- [WHAT THE TASK ASKS]:
Please repeat the lines below, exactly and only, from the one that holds "R14: 2.4k (J1/2, VCC) -> 39k (J1/2, VCC)" through the one that holds "D3: none -> LED yellow (A N16, K N11)".

== INFORMATION SHOWN

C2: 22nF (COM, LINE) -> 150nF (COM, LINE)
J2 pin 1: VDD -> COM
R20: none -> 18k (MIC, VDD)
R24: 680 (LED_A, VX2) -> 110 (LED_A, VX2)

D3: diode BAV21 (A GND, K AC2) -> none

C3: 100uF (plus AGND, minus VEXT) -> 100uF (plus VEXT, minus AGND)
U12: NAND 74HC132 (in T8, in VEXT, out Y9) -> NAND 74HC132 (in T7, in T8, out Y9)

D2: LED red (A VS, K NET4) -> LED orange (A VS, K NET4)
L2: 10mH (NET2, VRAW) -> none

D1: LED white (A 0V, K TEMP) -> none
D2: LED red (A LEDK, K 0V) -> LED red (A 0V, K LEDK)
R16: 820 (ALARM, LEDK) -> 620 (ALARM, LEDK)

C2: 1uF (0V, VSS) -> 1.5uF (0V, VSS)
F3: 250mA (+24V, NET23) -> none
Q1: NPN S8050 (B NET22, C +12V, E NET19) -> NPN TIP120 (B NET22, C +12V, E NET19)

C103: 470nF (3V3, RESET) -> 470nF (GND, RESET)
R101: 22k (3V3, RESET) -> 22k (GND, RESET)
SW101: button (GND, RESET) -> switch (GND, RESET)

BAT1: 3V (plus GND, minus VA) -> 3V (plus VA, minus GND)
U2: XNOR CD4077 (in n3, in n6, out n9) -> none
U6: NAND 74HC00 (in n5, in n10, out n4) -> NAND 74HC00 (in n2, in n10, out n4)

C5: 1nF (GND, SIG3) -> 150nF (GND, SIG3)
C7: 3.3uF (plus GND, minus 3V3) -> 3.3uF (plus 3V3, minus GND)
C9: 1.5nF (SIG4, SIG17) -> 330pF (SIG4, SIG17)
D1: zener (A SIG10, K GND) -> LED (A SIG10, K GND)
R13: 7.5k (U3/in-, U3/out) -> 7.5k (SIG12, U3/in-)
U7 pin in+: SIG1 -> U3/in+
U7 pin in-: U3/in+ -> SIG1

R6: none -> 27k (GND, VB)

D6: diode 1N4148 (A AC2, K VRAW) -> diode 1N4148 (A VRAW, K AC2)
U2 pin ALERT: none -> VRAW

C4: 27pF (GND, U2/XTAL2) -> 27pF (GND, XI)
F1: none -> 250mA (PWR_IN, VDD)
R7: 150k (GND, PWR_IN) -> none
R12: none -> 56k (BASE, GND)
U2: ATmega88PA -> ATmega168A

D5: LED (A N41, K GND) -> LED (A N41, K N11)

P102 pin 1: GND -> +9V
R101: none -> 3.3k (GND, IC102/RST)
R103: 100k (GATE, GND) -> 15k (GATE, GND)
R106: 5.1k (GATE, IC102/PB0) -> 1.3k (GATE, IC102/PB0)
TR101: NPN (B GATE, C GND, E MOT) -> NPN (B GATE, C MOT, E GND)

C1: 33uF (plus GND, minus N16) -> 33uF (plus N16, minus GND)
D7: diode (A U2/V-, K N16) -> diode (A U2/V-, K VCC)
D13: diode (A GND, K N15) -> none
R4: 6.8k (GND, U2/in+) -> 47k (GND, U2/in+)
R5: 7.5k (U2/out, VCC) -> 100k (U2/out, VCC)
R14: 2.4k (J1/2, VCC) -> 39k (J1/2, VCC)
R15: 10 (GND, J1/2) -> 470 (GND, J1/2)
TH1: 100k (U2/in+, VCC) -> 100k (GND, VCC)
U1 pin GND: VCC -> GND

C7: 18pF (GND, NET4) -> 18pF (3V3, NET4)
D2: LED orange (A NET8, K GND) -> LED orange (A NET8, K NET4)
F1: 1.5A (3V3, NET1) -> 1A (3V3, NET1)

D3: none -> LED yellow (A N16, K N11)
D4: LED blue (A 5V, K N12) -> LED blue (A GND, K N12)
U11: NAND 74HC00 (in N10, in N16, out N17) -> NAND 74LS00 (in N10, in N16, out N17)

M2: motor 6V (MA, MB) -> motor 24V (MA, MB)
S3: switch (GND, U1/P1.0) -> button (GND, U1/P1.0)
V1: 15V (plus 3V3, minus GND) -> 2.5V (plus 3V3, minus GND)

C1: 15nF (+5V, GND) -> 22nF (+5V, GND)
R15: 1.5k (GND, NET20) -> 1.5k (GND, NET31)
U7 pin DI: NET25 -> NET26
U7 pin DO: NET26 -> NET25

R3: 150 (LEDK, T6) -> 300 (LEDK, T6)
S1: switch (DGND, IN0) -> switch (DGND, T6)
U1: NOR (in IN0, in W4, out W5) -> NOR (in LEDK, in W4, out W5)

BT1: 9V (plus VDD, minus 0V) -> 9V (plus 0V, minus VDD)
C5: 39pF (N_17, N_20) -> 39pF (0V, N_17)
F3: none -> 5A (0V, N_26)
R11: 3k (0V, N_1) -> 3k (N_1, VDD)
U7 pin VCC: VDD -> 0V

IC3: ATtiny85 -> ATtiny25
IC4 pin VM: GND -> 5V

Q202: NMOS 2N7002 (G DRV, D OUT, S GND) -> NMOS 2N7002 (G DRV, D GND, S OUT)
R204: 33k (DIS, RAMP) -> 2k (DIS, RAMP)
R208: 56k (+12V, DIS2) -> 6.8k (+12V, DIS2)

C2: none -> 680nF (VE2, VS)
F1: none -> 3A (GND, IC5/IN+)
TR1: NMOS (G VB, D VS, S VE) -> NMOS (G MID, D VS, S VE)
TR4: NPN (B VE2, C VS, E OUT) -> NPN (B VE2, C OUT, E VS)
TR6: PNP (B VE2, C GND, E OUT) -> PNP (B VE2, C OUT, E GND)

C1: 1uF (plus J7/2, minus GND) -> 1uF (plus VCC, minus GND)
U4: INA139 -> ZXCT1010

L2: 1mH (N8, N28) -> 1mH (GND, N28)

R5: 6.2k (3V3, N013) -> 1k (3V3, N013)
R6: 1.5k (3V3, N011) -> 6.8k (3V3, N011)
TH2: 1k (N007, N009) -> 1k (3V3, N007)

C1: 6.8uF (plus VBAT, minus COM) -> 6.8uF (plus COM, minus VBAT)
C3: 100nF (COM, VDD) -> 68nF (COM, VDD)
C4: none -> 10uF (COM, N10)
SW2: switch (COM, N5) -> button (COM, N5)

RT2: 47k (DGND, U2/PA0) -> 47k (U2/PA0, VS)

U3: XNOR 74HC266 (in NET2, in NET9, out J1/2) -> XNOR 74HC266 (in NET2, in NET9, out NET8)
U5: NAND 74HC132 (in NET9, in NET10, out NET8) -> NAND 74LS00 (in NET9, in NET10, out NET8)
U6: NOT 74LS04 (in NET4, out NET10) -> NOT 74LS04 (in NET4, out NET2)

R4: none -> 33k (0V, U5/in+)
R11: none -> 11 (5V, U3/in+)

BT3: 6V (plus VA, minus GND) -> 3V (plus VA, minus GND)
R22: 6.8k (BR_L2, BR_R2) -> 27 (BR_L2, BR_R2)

====

- [ANSWER FOR THE TASK]:
R14: 2.4k (J1/2, VCC) -> 39k (J1/2, VCC)
R15: 10 (GND, J1/2) -> 470 (GND, J1/2)
TH1: 100k (U2/in+, VCC) -> 100k (GND, VCC)
U1 pin GND: VCC -> GND

C7: 18pF (GND, NET4) -> 18pF (3V3, NET4)
D2: LED orange (A NET8, K GND) -> LED orange (A NET8, K NET4)
F1: 1.5A (3V3, NET1) -> 1A (3V3, NET1)

D3: none -> LED yellow (A N16, K N11)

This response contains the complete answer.